(Dataset records begins)

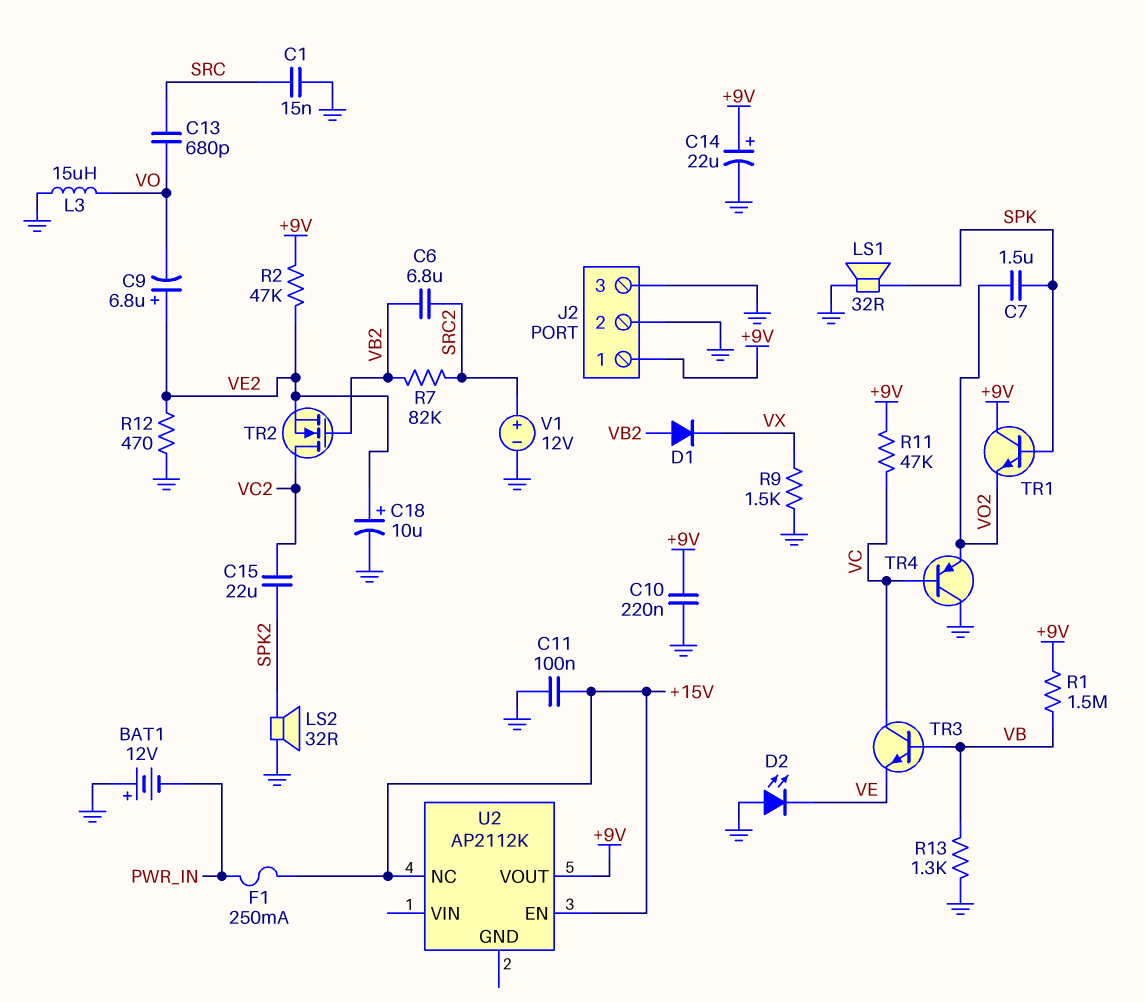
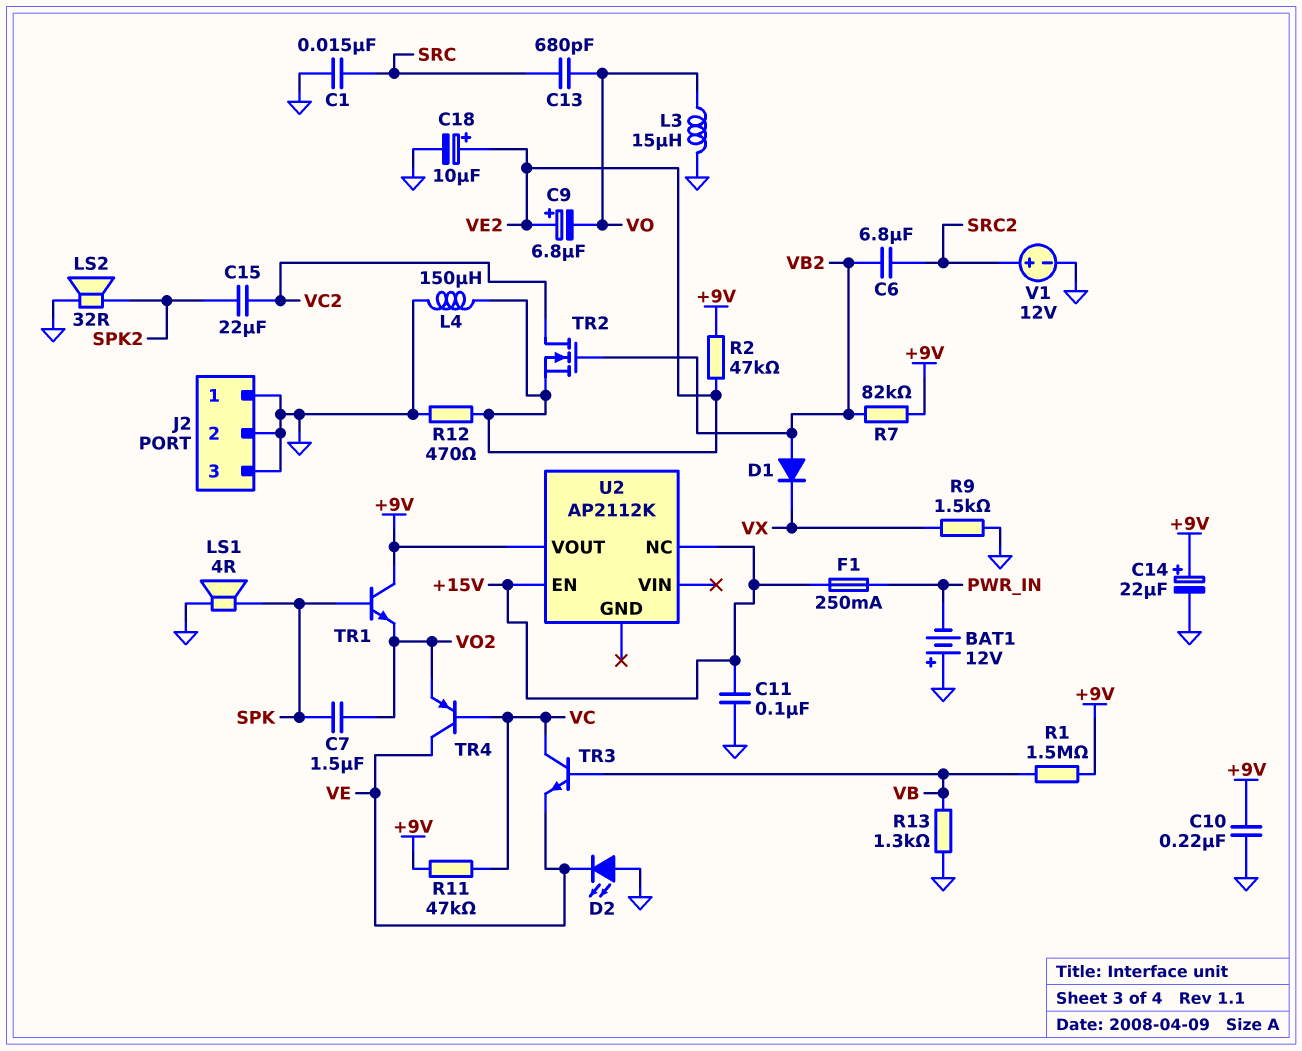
J2 pin 1: +9V -> GND
L4: none -> 150uH (GND, VE2)
LS1: speaker 32R (GND, SPK) -> speaker 4R (GND, SPK)
R7: 82k (SRC2, VB2) -> 82k (+9V, VB2)
TR4: PNP (B VC, C GND, E VO2) -> PNP (B VC, C VE, E VO2)

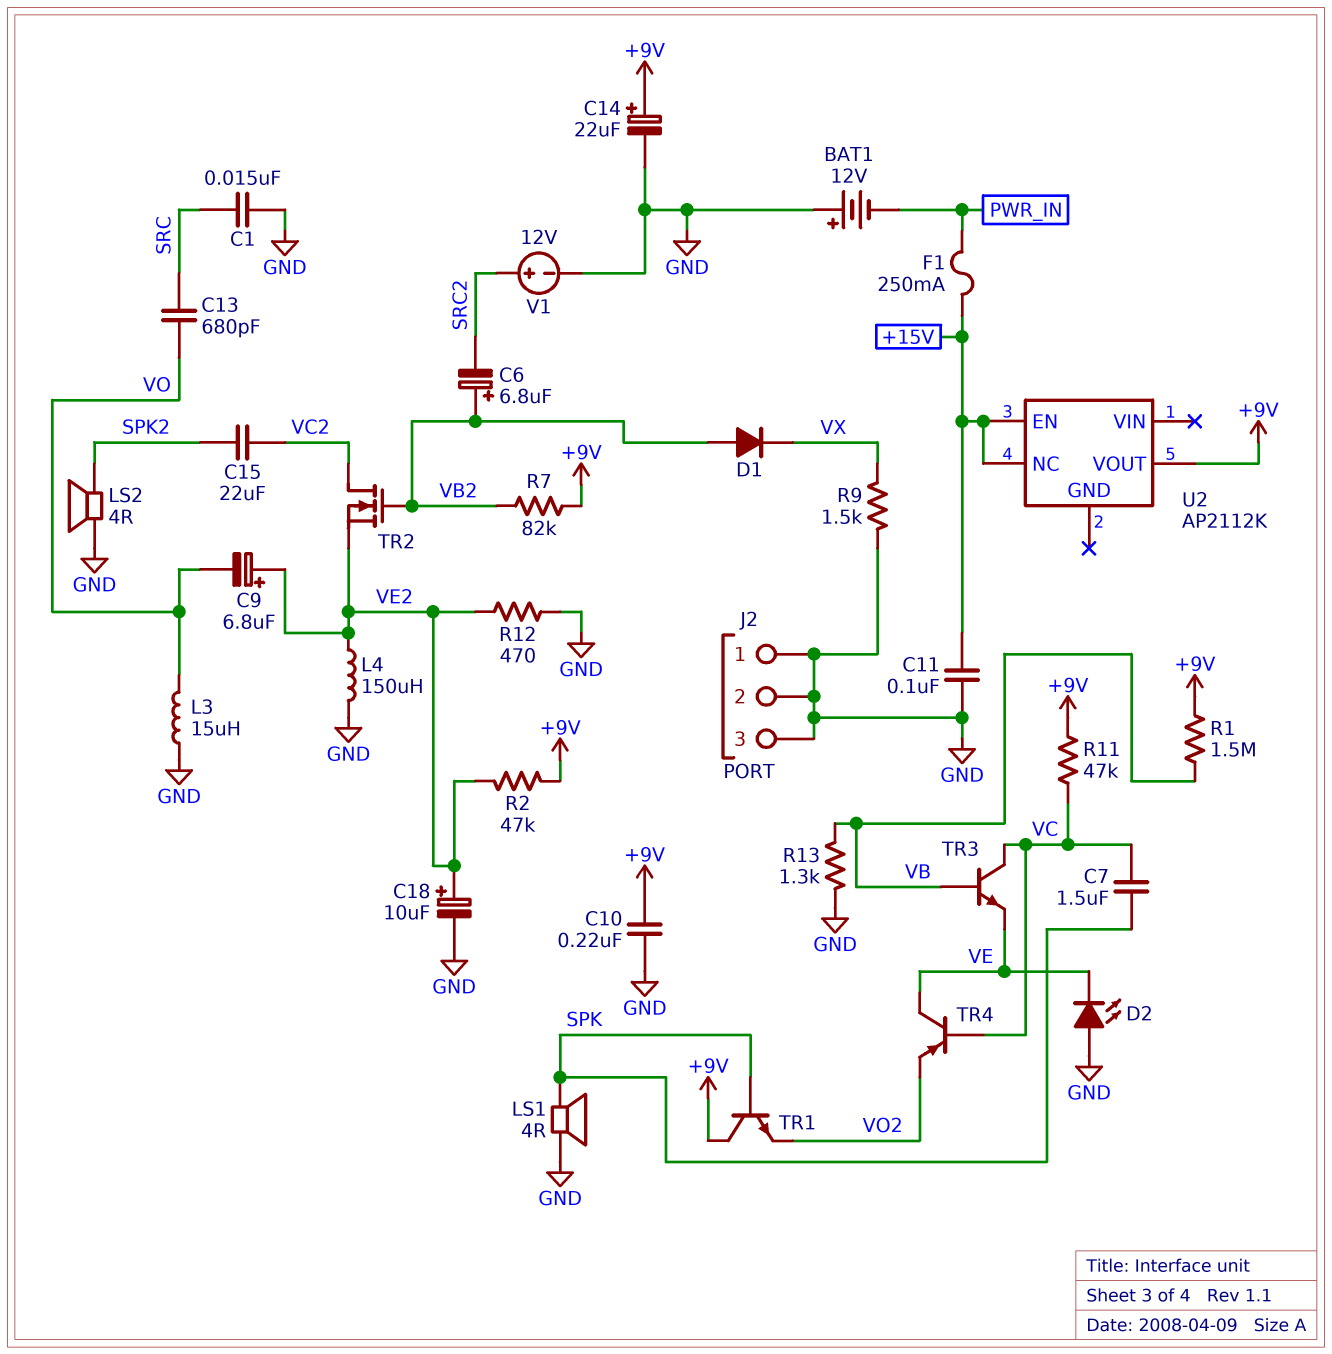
C6: 6.8uF (SRC2, VB2) -> 6.8uF (plus VB2, minus SRC2)
C7: 1.5uF (SPK, VO2) -> 1.5uF (SPK, VC)
LS2: speaker 32R (GND, SPK2) -> speaker 4R (GND, SPK2)

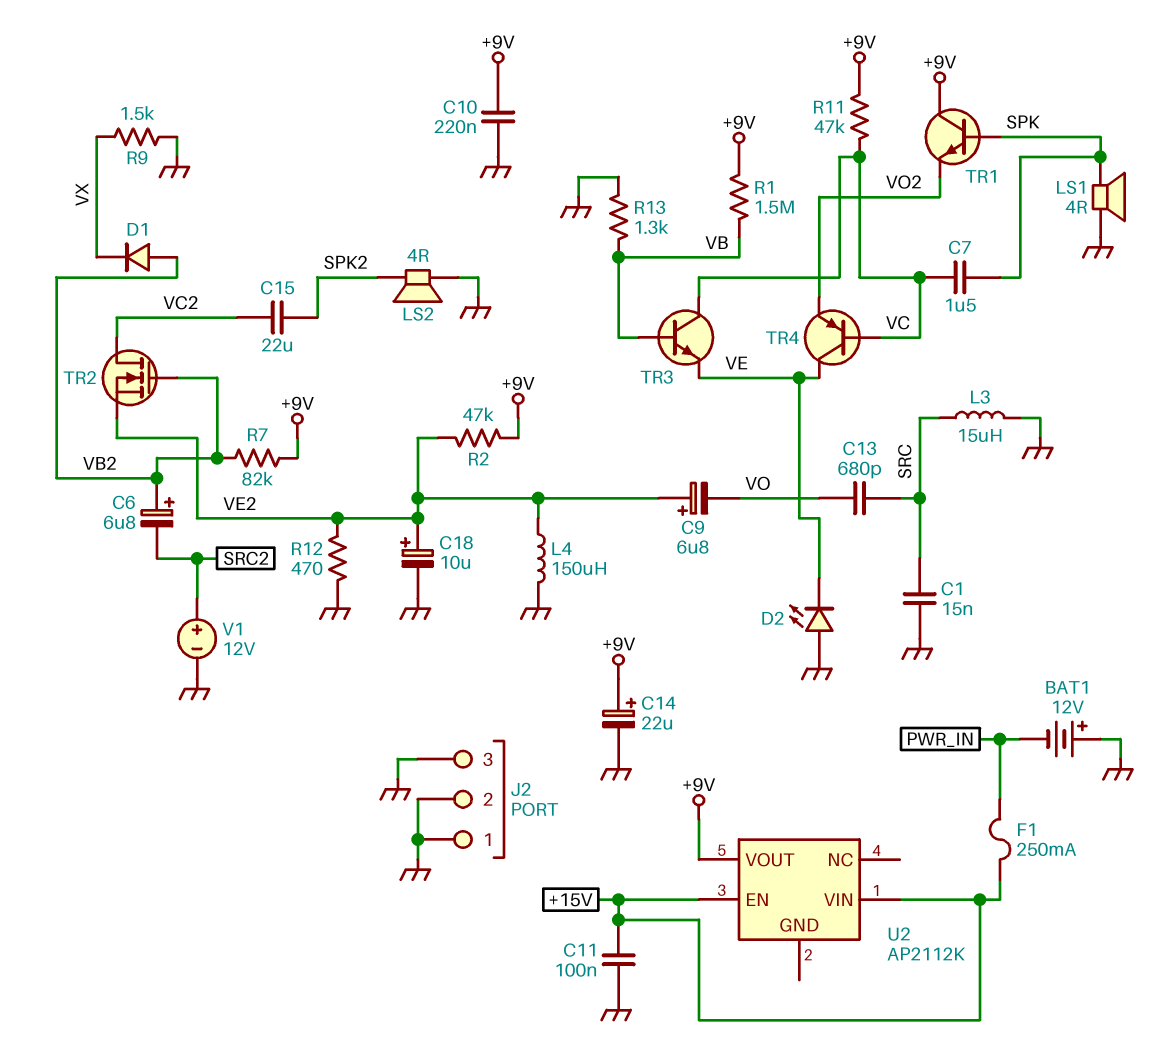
L3: 15uH (GND, VO) -> 15uH (GND, SRC)
U2 pin NC: +15V -> none
U2 pin VIN: none -> +15V

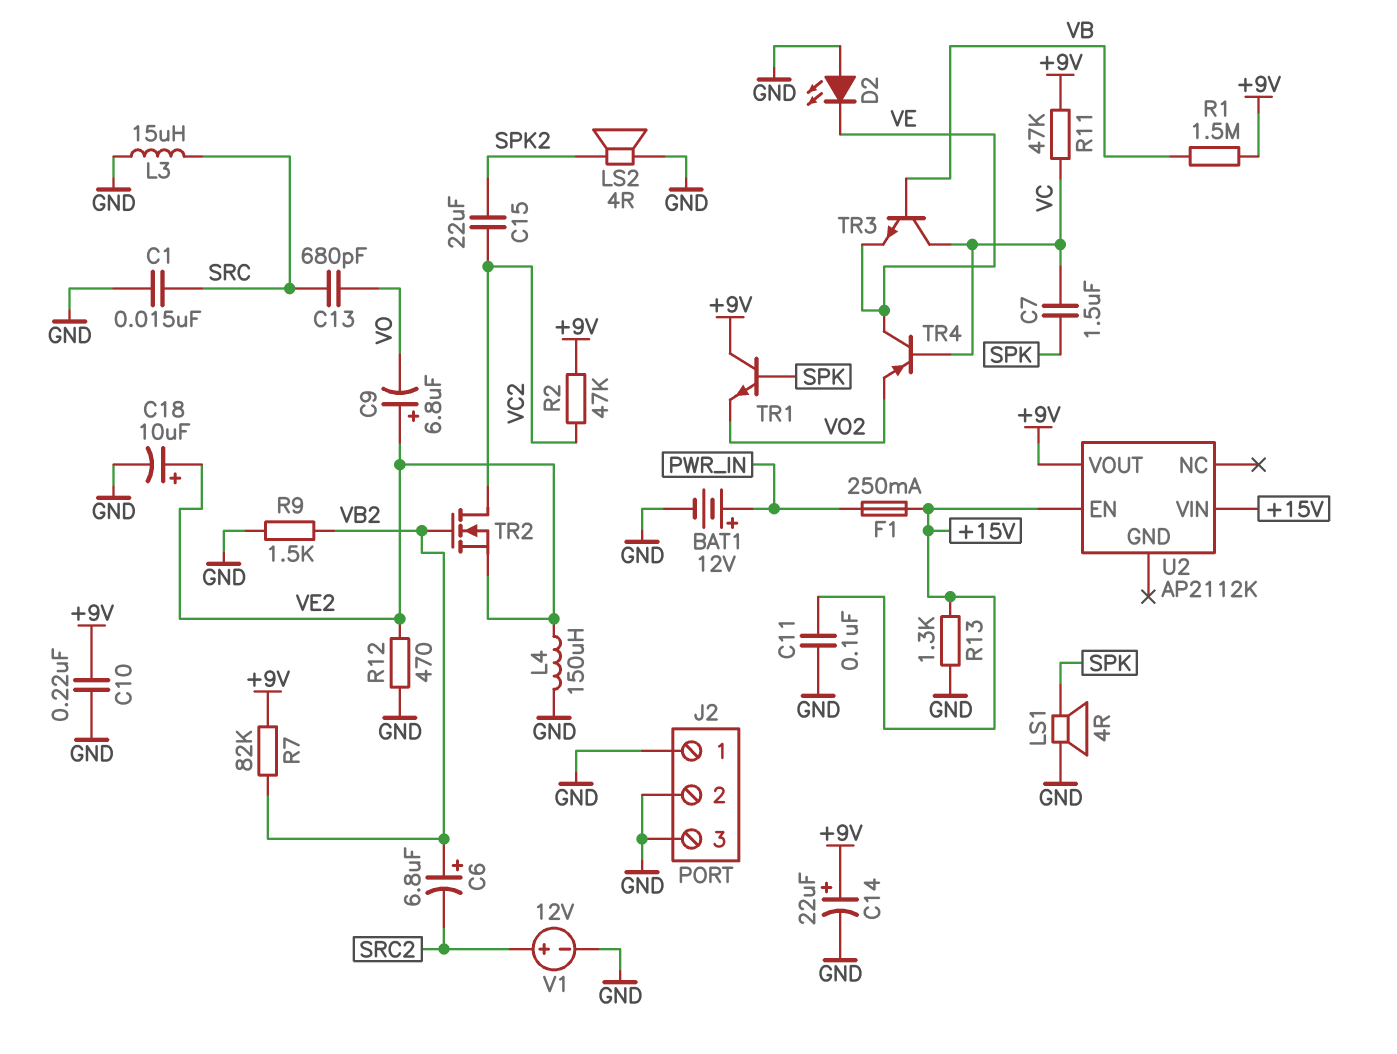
BAT1: 12V (plus GND, minus PWR_IN) -> 12V (plus PWR_IN, minus GND)
D1: diode (A VB2, K VX) -> none
R2: 47k (+9V, VE2) -> 47k (+9V, VC2)
R9: 1.5k (GND, VX) -> 1.5k (GND, VB2)
R13: 1.3k (GND, VB) -> 1.3k (+15V, GND)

(Dataset records ends)

* [Your goal] Only the lines from the one with "L3: 15uH (GND, VO) -> 15uH (GND, SRC)" through the final line of the entries above are to be repeated, exactly as written and without pictures.

* [Solved problem]
L3: 15uH (GND, VO) -> 15uH (GND, SRC)
U2 pin NC: +15V -> none
U2 pin VIN: none -> +15V

BAT1: 12V (plus GND, minus PWR_IN) -> 12V (plus PWR_IN, minus GND)
D1: diode (A VB2, K VX) -> none
R2: 47k (+9V, VE2) -> 47k (+9V, VC2)
R9: 1.5k (GND, VX) -> 1.5k (GND, VB2)
R13: 1.3k (GND, VB) -> 1.3k (+15V, GND)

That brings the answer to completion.